(Collected data)
================

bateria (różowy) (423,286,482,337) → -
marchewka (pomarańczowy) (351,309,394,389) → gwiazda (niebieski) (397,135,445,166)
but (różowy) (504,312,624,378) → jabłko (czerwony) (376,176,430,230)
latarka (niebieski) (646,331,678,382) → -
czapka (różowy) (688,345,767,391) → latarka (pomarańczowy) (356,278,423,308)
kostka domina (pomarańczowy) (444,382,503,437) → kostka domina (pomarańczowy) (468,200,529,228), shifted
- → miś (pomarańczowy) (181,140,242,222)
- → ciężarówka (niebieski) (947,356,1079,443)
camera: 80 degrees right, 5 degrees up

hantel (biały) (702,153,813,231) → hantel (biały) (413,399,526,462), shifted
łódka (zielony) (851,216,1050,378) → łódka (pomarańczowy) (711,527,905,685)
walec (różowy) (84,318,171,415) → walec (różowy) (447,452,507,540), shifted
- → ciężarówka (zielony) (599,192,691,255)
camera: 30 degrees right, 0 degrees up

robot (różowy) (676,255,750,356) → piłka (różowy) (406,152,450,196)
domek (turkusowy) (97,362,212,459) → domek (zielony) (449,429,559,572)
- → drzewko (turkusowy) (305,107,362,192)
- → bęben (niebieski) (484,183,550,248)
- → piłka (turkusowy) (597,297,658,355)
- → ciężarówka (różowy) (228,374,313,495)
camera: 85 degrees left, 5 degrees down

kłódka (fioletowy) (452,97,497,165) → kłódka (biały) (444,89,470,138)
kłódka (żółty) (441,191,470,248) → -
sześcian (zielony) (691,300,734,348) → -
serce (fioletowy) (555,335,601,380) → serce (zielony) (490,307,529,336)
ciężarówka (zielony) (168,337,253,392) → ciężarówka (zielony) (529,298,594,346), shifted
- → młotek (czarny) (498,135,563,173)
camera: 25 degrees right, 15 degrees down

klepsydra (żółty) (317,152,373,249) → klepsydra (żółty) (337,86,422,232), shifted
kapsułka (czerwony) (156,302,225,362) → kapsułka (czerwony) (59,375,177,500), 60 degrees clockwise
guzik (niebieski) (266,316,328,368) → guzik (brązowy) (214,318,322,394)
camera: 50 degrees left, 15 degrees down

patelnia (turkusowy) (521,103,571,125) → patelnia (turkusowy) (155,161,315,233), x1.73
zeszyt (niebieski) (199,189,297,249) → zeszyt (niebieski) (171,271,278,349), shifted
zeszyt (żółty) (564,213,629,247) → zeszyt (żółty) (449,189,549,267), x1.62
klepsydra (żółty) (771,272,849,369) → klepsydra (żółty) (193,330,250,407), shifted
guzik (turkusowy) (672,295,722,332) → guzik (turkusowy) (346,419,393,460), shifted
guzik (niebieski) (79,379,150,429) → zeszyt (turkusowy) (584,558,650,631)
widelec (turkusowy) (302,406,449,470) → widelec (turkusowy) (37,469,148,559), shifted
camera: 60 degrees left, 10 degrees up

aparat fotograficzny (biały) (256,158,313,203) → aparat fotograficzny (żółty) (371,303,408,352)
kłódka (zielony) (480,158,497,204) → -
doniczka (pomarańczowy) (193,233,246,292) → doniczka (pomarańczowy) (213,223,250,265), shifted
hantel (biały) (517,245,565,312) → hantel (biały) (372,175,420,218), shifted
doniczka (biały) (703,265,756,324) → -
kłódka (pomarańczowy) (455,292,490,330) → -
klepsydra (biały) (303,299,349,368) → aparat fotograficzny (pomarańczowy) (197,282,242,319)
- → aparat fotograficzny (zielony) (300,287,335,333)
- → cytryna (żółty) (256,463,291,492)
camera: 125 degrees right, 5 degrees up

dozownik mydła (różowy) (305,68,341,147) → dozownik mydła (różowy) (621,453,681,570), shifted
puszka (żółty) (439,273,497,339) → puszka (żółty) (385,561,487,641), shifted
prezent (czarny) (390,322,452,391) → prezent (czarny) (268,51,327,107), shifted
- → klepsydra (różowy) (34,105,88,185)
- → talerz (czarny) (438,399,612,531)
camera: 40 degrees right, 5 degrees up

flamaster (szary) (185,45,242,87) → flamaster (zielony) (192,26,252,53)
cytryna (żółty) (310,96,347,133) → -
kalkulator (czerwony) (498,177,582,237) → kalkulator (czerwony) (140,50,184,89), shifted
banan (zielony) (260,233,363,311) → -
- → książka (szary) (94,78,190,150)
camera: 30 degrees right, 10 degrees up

================

§ WHAT YOU WILL DO:
Set down each line of the data precisely as it appears above.

§ RESPONSE FOR THIS EXERCISE:
bateria (różowy) (423,286,482,337) → -
marchewka (pomarańczowy) (351,309,394,389) → gwiazda (niebieski) (397,135,445,166)
but (różowy) (504,312,624,378) → jabłko (czerwony) (376,176,430,230)
latarka (niebieski) (646,331,678,382) → -
czapka (różowy) (688,345,767,391) → latarka (pomarańczowy) (356,278,423,308)
kostka domina (pomarańczowy) (444,382,503,437) → kostka domina (pomarańczowy) (468,200,529,228), shifted
- → miś (pomarańczowy) (181,140,242,222)
- → ciężarówka (niebieski) (947,356,1079,443)
camera: 80 degrees right, 5 degrees up

hantel (biały) (702,153,813,231) → hantel (biały) (413,399,526,462), shifted
łódka (zielony) (851,216,1050,378) → łódka (pomarańczowy) (711,527,905,685)
walec (różowy) (84,318,171,415) → walec (różowy) (447,452,507,540), shifted
- → ciężarówka (zielony) (599,192,691,255)
camera: 30 degrees right, 0 degrees up

robot (różowy) (676,255,750,356) → piłka (różowy) (406,152,450,196)
domek (turkusowy) (97,362,212,459) → domek (zielony) (449,429,559,572)
- → drzewko (turkusowy) (305,107,362,192)
- → bęben (niebieski) (484,183,550,248)
- → piłka (turkusowy) (597,297,658,355)
- → ciężarówka (różowy) (228,374,313,495)
camera: 85 degrees left, 5 degrees down

kłódka (fioletowy) (452,97,497,165) → kłódka (biały) (444,89,470,138)
kłódka (żółty) (441,191,470,248) → -
sześcian (zielony) (691,300,734,348) → -
serce (fioletowy) (555,335,601,380) → serce (zielony) (490,307,529,336)
ciężarówka (zielony) (168,337,253,392) → ciężarówka (zielony) (529,298,594,346), shifted
- → młotek (czarny) (498,135,563,173)
camera: 25 degrees right, 15 degrees down

klepsydra (żółty) (317,152,373,249) → klepsydra (żółty) (337,86,422,232), shifted
kapsułka (czerwony) (156,302,225,362) → kapsułka (czerwony) (59,375,177,500), 60 degrees clockwise
guzik (niebieski) (266,316,328,368) → guzik (brązowy) (214,318,322,394)
camera: 50 degrees left, 15 degrees down

patelnia (turkusowy) (521,103,571,125) → patelnia (turkusowy) (155,161,315,233), x1.73
zeszyt (niebieski) (199,189,297,249) → zeszyt (niebieski) (171,271,278,349), shifted
zeszyt (żółty) (564,213,629,247) → zeszyt (żółty) (449,189,549,267), x1.62
klepsydra (żółty) (771,272,849,369) → klepsydra (żółty) (193,330,250,407), shifted
guzik (turkusowy) (672,295,722,332) → guzik (turkusowy) (346,419,393,460), shifted
guzik (niebieski) (79,379,150,429) → zeszyt (turkusowy) (584,558,650,631)
widelec (turkusowy) (302,406,449,470) → widelec (turkusowy) (37,469,148,559), shifted
camera: 60 degrees left, 10 degrees up

aparat fotograficzny (biały) (256,158,313,203) → aparat fotograficzny (żółty) (371,303,408,352)
kłódka (zielony) (480,158,497,204) → -
doniczka (pomarańczowy) (193,233,246,292) → doniczka (pomarańczowy) (213,223,250,265), shifted
hantel (biały) (517,245,565,312) → hantel (biały) (372,175,420,218), shifted
doniczka (biały) (703,265,756,324) → -
kłódka (pomarańczowy) (455,292,490,330) → -
klepsydra (biały) (303,299,349,368) → aparat fotograficzny (pomarańczowy) (197,282,242,319)
- → aparat fotograficzny (zielony) (300,287,335,333)
- → cytryna (żółty) (256,463,291,492)
camera: 125 degrees right, 5 degrees up

dozownik mydła (różowy) (305,68,341,147) → dozownik mydła (różowy) (621,453,681,570), shifted
puszka (żółty) (439,273,497,339) → puszka (żółty) (385,561,487,641), shifted
prezent (czarny) (390,322,452,391) → prezent (czarny) (268,51,327,107), shifted
- → klepsydra (różowy) (34,105,88,185)
- → talerz (czarny) (438,399,612,531)
camera: 40 degrees right, 5 degrees up

flamaster (szary) (185,45,242,87) → flamaster (zielony) (192,26,252,53)
cytryna (żółty) (310,96,347,133) → -
kalkulator (czerwony) (498,177,582,237) → kalkulator (czerwony) (140,50,184,89), shifted
banan (zielony) (260,233,363,311) → -
- → książka (szary) (94,78,190,150)
camera: 30 degrees right, 10 degrees up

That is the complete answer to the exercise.